▸ **Records for the exercise**
● ● ● ●

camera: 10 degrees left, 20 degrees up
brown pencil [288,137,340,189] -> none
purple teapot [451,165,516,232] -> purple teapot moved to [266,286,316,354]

● ● ● ●

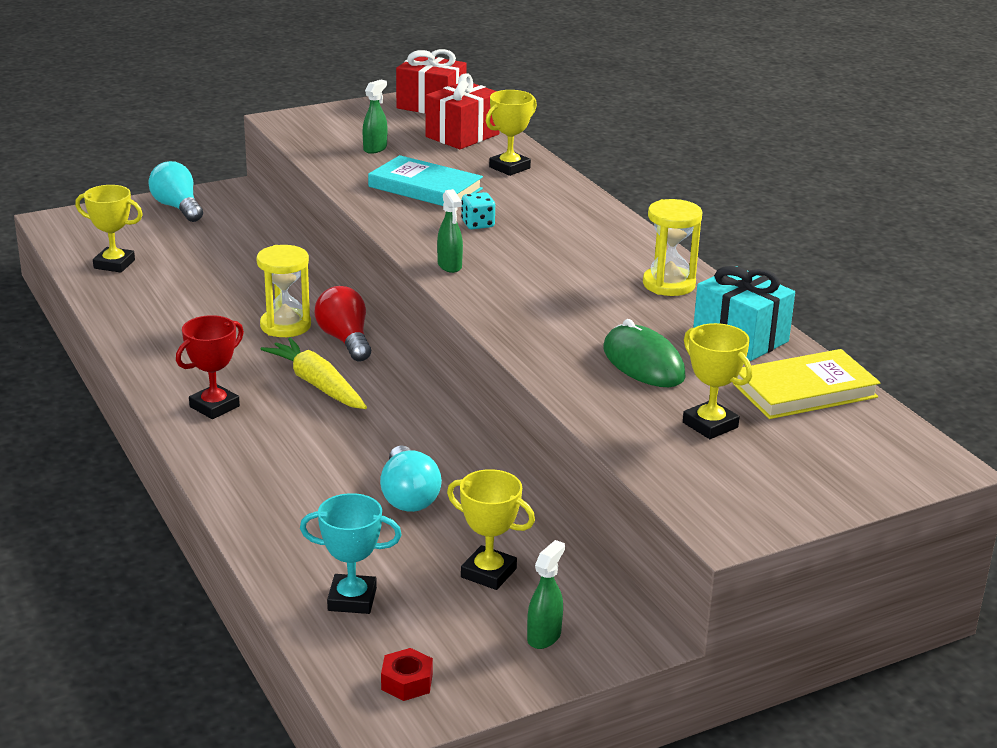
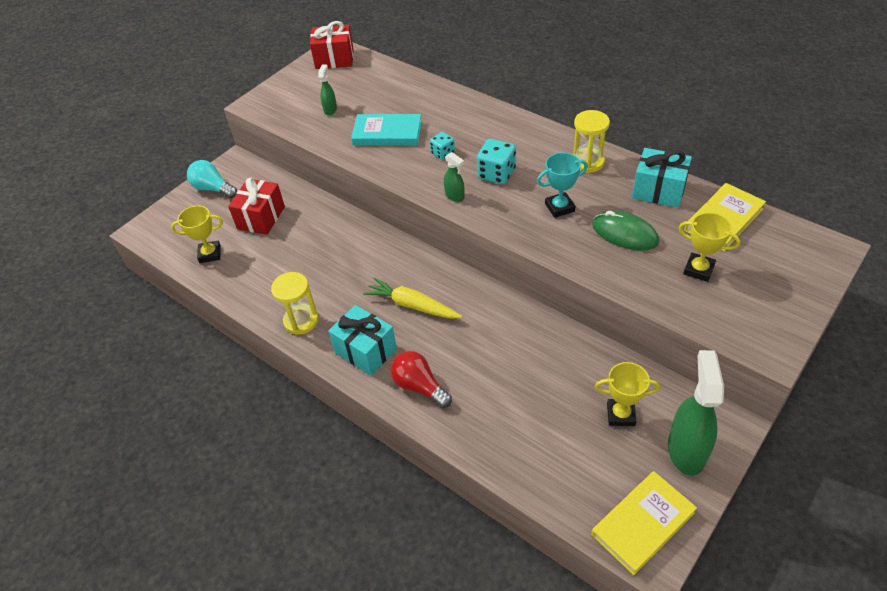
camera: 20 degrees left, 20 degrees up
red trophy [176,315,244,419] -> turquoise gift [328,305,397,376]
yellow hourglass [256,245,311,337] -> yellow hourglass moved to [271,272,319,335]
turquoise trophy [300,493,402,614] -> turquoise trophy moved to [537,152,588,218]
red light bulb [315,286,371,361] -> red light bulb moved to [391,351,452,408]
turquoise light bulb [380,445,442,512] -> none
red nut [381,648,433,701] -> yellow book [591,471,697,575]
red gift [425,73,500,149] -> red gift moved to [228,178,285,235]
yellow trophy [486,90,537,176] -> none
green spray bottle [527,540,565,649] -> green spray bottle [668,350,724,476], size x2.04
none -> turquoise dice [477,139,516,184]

● ● ● ●

▸ **What you should do**
Set down exactly the lines of the data above, beginning with the line that has "red nut [381,648,433,701]" and ending with the line that has "none -> turquoise dice [477,139,516,184]", and no others.

▸ **Answer space**
red nut [381,648,433,701] -> yellow book [591,471,697,575]
red gift [425,73,500,149] -> red gift moved to [228,178,285,235]
yellow trophy [486,90,537,176] -> none
green spray bottle [527,540,565,649] -> green spray bottle [668,350,724,476], size x2.04
none -> turquoise dice [477,139,516,184]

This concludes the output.